Collected data
Begin

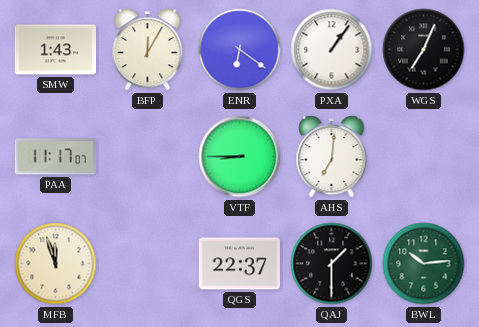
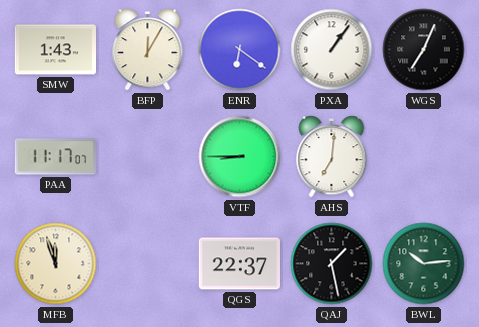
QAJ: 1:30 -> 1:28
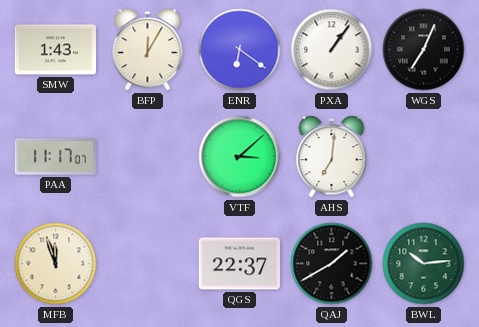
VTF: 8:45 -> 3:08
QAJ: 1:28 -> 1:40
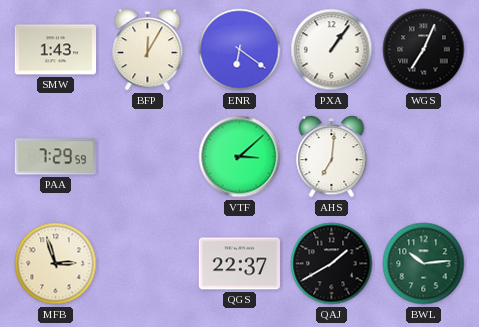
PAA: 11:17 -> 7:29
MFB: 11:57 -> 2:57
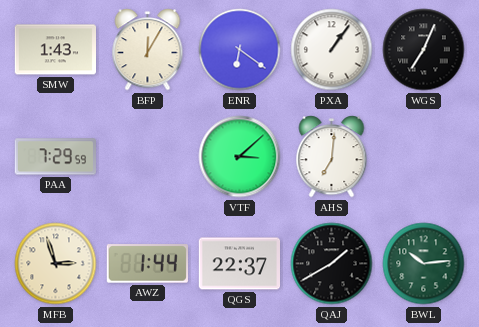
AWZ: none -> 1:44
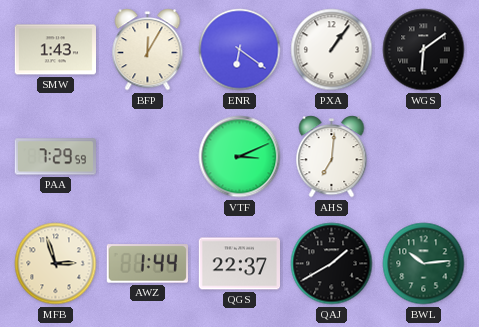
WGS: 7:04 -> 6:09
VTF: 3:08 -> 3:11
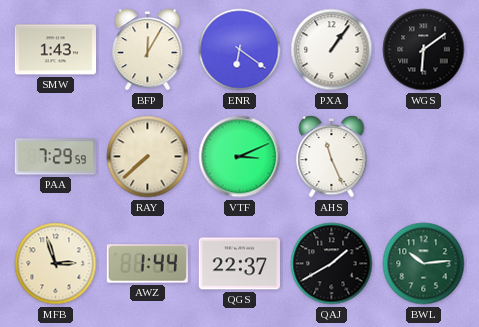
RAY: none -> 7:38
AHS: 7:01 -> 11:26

End

Rename "none" to "unset" throughout the clock lines of the records, leaving every other character unchanged. Omit the picture lines from your answer.

QAJ: 1:30 -> 1:28
VTF: 8:45 -> 3:08
QAJ: 1:28 -> 1:40
PAA: 11:17 -> 7:29
MFB: 11:57 -> 2:57
AWZ: unset -> 1:44
WGS: 7:04 -> 6:09
VTF: 3:08 -> 3:11
RAY: unset -> 7:38
AHS: 7:01 -> 11:26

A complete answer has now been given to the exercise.